**Work order:** An exact transcription of all the records below is required, without any images.

**Data in this exercise:**
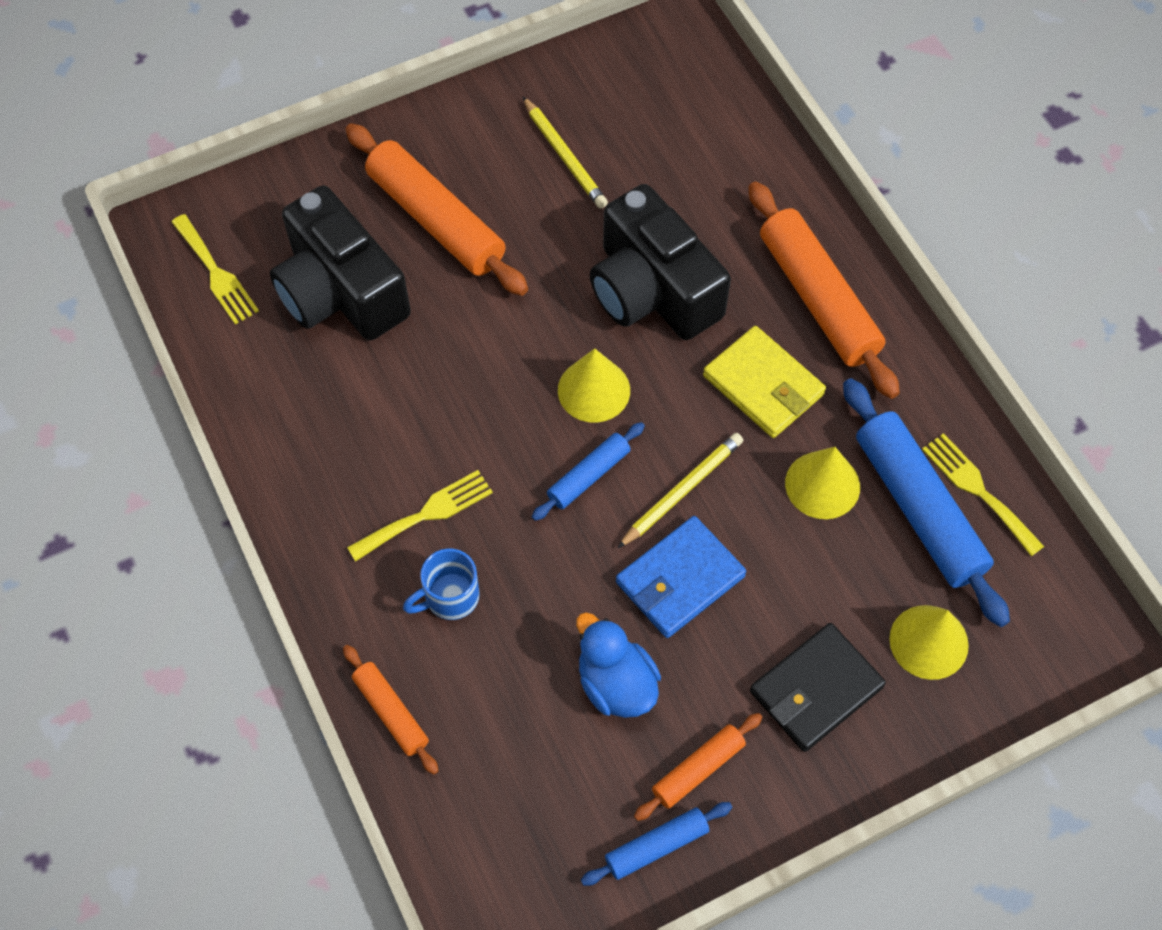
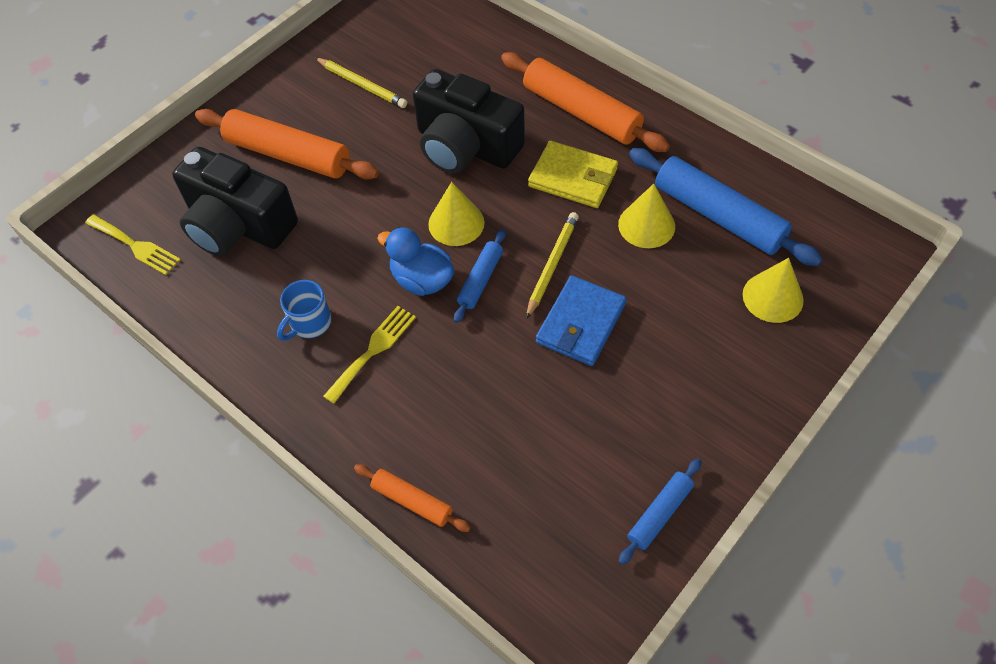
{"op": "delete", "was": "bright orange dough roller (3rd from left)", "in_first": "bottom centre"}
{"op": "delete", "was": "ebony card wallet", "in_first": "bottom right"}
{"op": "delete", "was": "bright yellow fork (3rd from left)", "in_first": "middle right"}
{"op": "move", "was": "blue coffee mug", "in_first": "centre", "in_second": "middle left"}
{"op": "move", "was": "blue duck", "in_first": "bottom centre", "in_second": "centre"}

**Written solution:**
{"op": "delete", "was": "bright orange dough roller (3rd from left)", "in_first": "bottom centre"}
{"op": "delete", "was": "ebony card wallet", "in_first": "bottom right"}
{"op": "delete", "was": "bright yellow fork (3rd from left)", "in_first": "middle right"}
{"op": "move", "was": "blue coffee mug", "in_first": "centre", "in_second": "middle left"}
{"op": "move", "was": "blue duck", "in_first": "bottom centre", "in_second": "centre"}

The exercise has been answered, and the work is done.